> **The records**
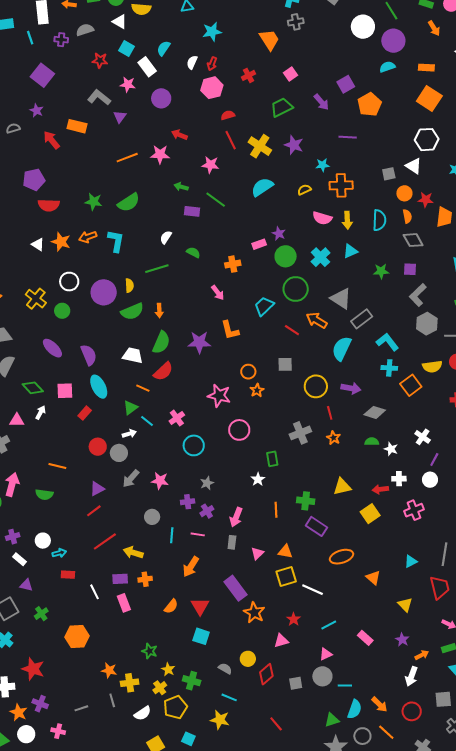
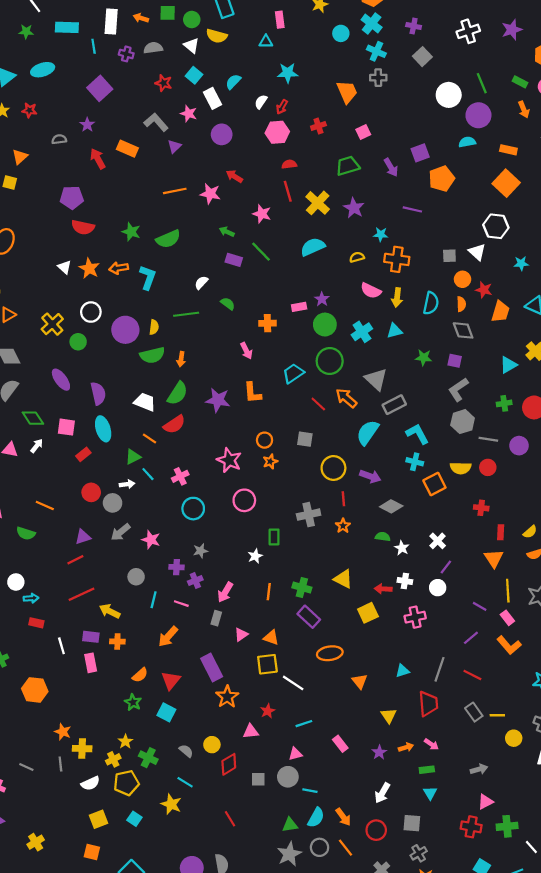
yellow triangle: (342, 487) -> (343, 579), turned 30
green star: (150, 651) -> (133, 702), moved
orange arrow: (422, 655) -> (406, 747), moved
gray line: (81, 708) -> (26, 767), turned 32

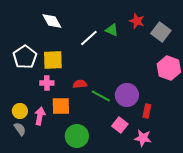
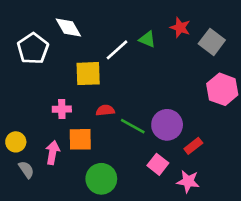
white pentagon: (25, 57) -> (33, 49), moved
yellow square: (53, 60) -> (88, 74), moved
yellow circle: (20, 111) -> (16, 142), moved
red rectangle: (147, 111) -> (193, 146), turned 40

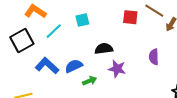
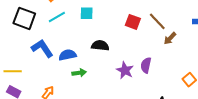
black square: (22, 40) -> (24, 18), turned 35
purple star: (117, 69) -> (125, 70), moved

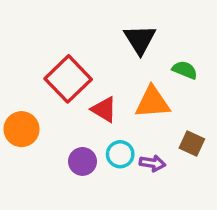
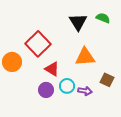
green semicircle: (185, 70) -> (103, 18), moved
red triangle: (104, 109) -> (52, 69), moved
orange circle: (22, 129) -> (12, 62), moved

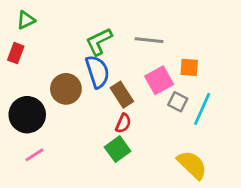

> **What is required**
Every line above gets copied exactly; none of the pictures do.

> **Solution below**
yellow triangle: (342, 487) -> (343, 579), turned 30
green star: (150, 651) -> (133, 702), moved
orange arrow: (422, 655) -> (406, 747), moved
gray line: (81, 708) -> (26, 767), turned 32

white pentagon: (25, 57) -> (33, 49), moved
yellow square: (53, 60) -> (88, 74), moved
yellow circle: (20, 111) -> (16, 142), moved
red rectangle: (147, 111) -> (193, 146), turned 40

black square: (22, 40) -> (24, 18), turned 35
purple star: (117, 69) -> (125, 70), moved

green semicircle: (185, 70) -> (103, 18), moved
red triangle: (104, 109) -> (52, 69), moved
orange circle: (22, 129) -> (12, 62), moved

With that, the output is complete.